_Description of the task_: Exact copies of all the lines below are needed, without the pictures.

Segment Start: Data for processing

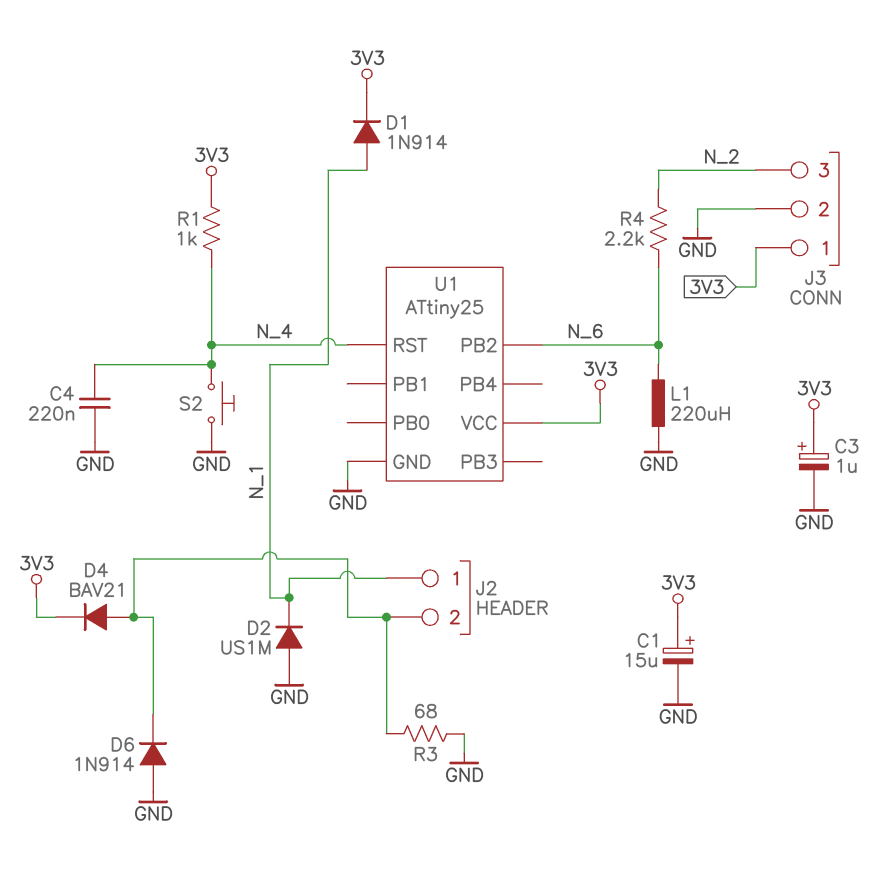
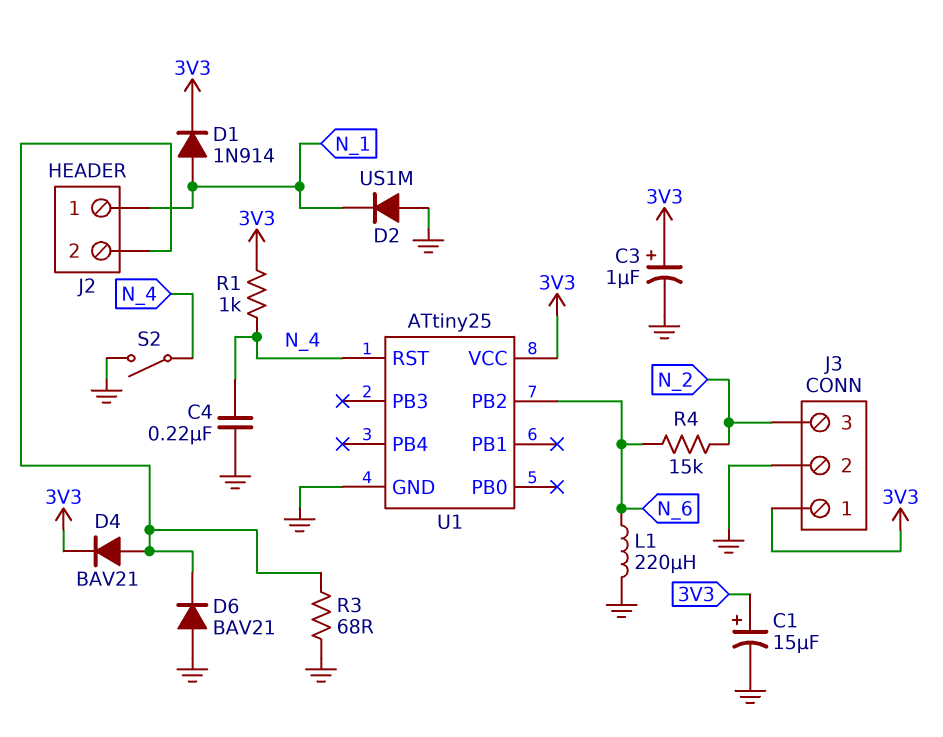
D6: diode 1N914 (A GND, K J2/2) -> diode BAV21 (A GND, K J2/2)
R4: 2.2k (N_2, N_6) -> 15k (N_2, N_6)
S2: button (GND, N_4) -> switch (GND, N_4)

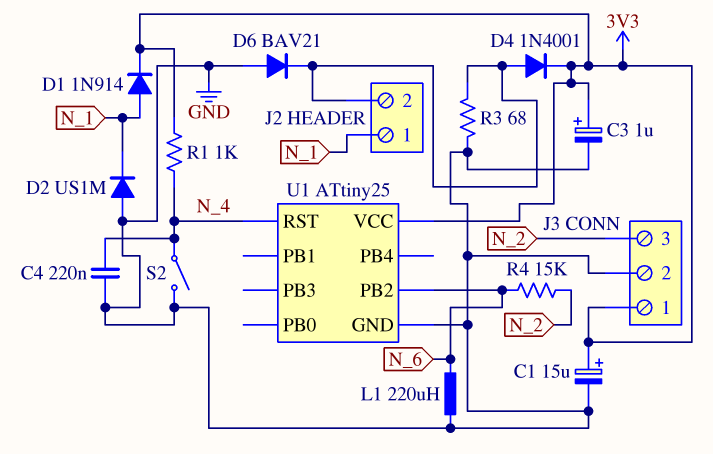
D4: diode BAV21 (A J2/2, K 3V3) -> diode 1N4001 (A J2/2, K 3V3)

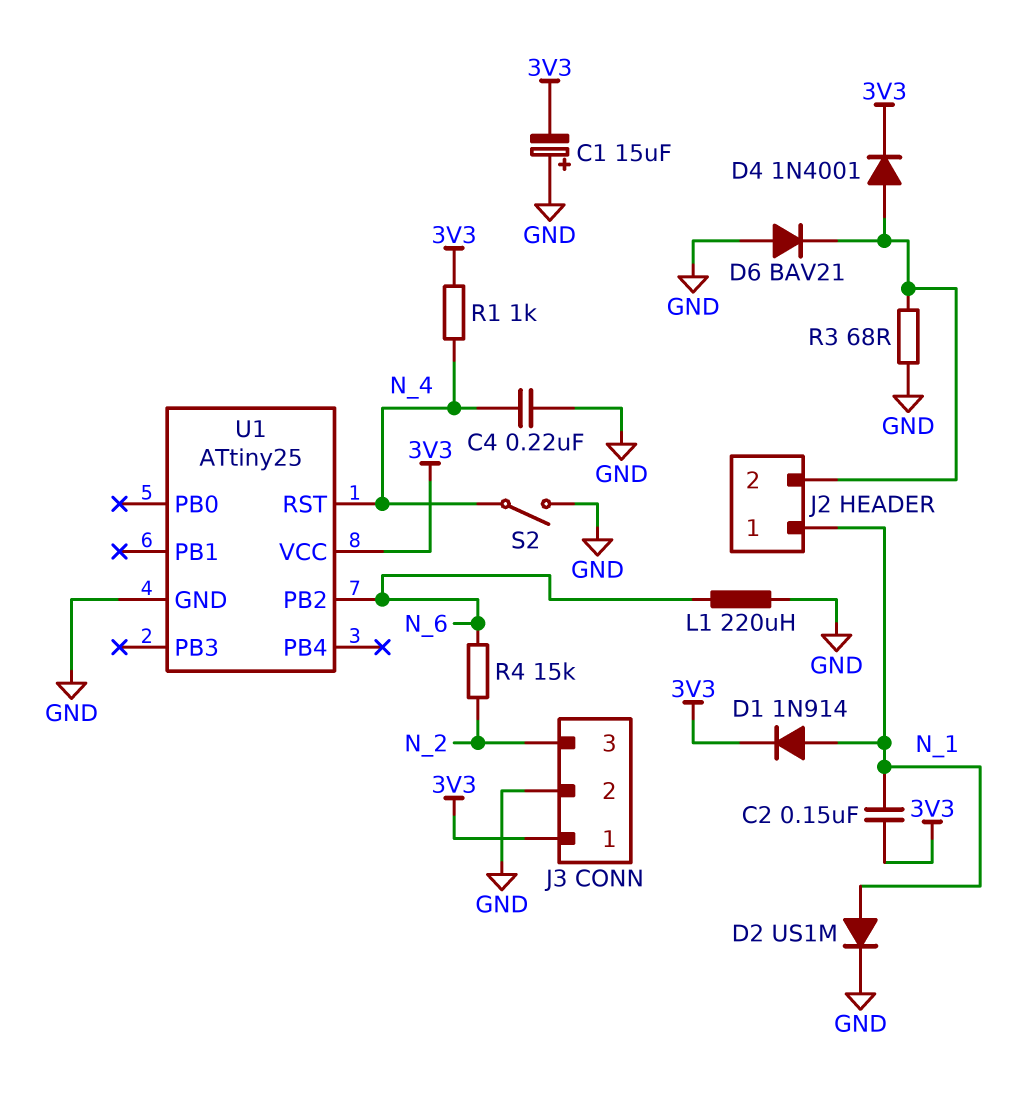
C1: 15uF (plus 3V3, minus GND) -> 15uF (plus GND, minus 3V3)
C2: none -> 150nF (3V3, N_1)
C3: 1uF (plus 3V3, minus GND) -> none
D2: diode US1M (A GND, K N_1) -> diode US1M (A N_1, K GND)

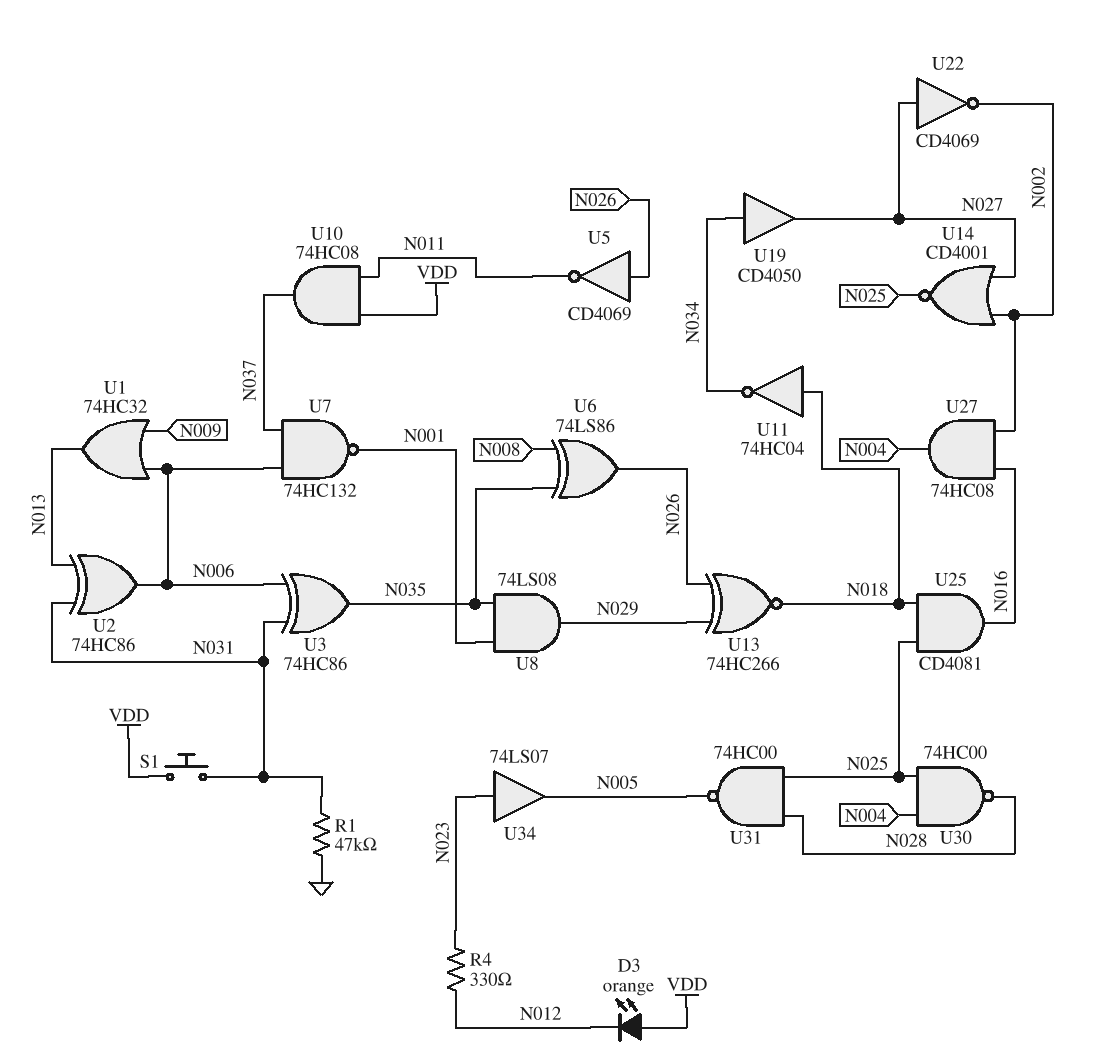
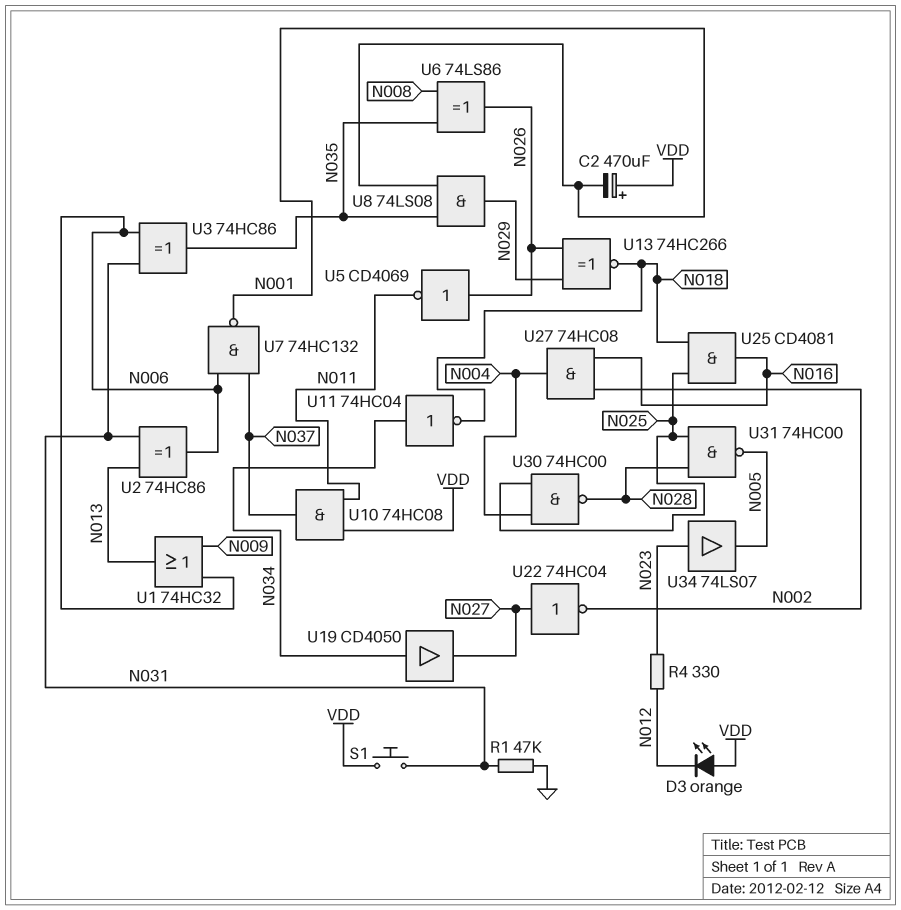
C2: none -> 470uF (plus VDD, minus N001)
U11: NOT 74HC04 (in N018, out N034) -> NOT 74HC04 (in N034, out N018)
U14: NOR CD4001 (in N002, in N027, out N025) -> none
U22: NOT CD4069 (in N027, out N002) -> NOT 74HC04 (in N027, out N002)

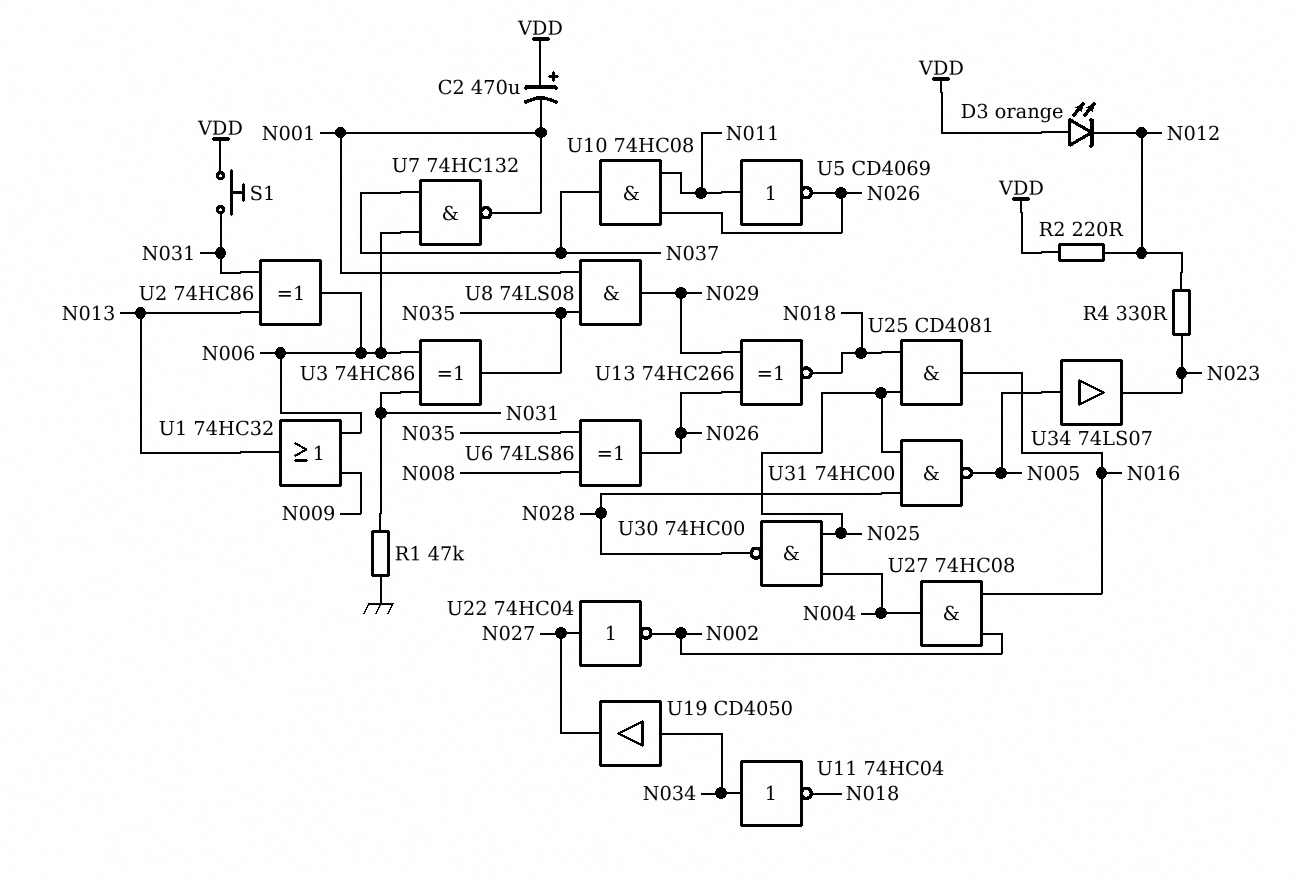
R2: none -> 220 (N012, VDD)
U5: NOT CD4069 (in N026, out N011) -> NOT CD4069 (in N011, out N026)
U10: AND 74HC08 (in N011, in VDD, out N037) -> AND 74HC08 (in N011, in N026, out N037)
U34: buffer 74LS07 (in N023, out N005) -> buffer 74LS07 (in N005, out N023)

Segment End: Data for processing

_Task response_:
D6: diode 1N914 (A GND, K J2/2) -> diode BAV21 (A GND, K J2/2)
R4: 2.2k (N_2, N_6) -> 15k (N_2, N_6)
S2: button (GND, N_4) -> switch (GND, N_4)

D4: diode BAV21 (A J2/2, K 3V3) -> diode 1N4001 (A J2/2, K 3V3)

C1: 15uF (plus 3V3, minus GND) -> 15uF (plus GND, minus 3V3)
C2: none -> 150nF (3V3, N_1)
C3: 1uF (plus 3V3, minus GND) -> none
D2: diode US1M (A GND, K N_1) -> diode US1M (A N_1, K GND)

C2: none -> 470uF (plus VDD, minus N001)
U11: NOT 74HC04 (in N018, out N034) -> NOT 74HC04 (in N034, out N018)
U14: NOR CD4001 (in N002, in N027, out N025) -> none
U22: NOT CD4069 (in N027, out N002) -> NOT 74HC04 (in N027, out N002)

R2: none -> 220 (N012, VDD)
U5: NOT CD4069 (in N026, out N011) -> NOT CD4069 (in N011, out N026)
U10: AND 74HC08 (in N011, in VDD, out N037) -> AND 74HC08 (in N011, in N026, out N037)
U34: buffer 74LS07 (in N023, out N005) -> buffer 74LS07 (in N005, out N023)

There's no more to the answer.